:: Records to use ::
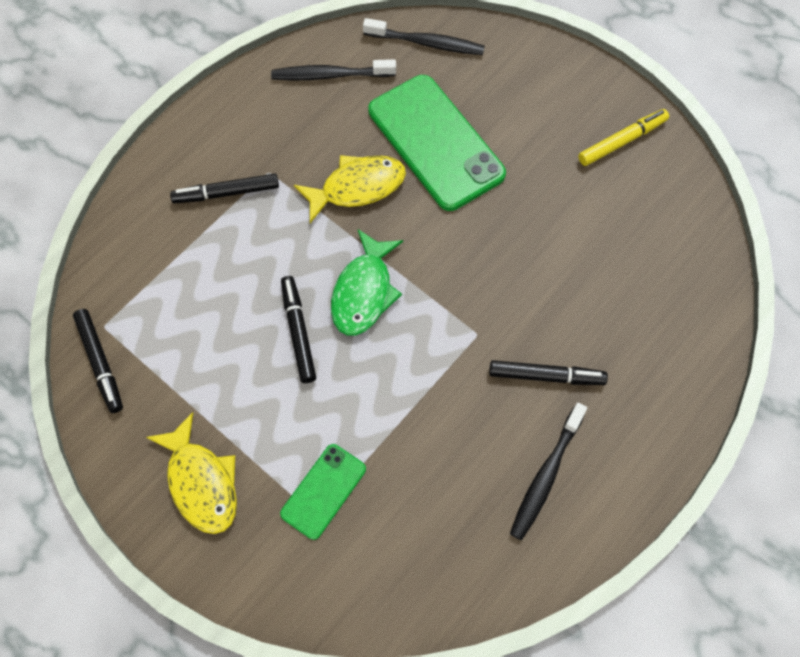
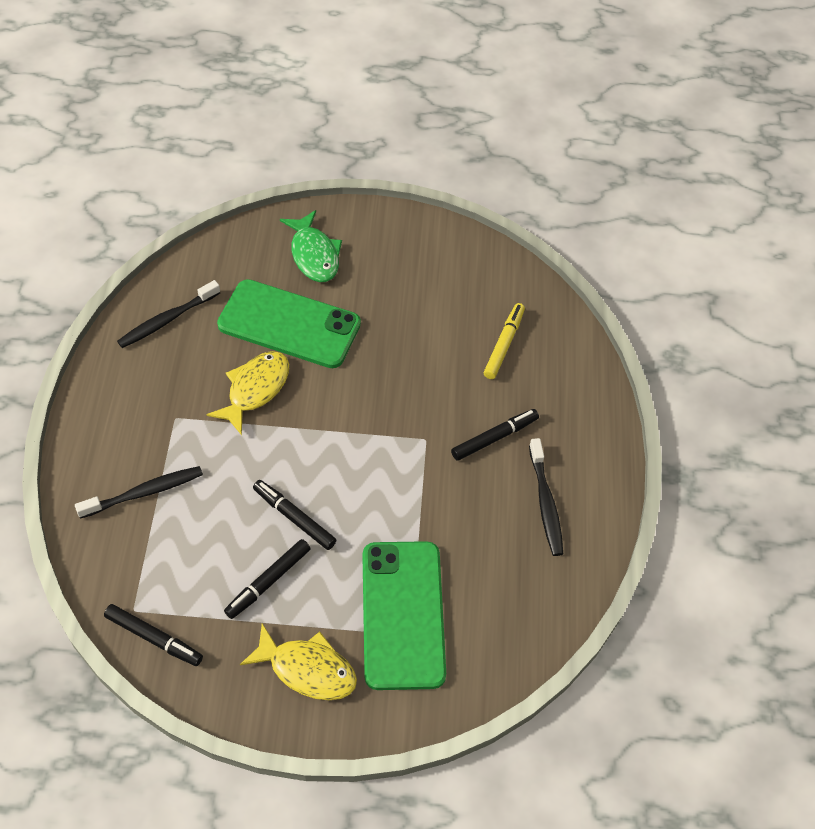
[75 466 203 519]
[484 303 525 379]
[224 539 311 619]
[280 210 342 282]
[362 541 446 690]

:: Brief ::
Copy the listing character for character, pictures omitted.

:: Exercise solution ::
[75 466 203 519]
[484 303 525 379]
[224 539 311 619]
[280 210 342 282]
[362 541 446 690]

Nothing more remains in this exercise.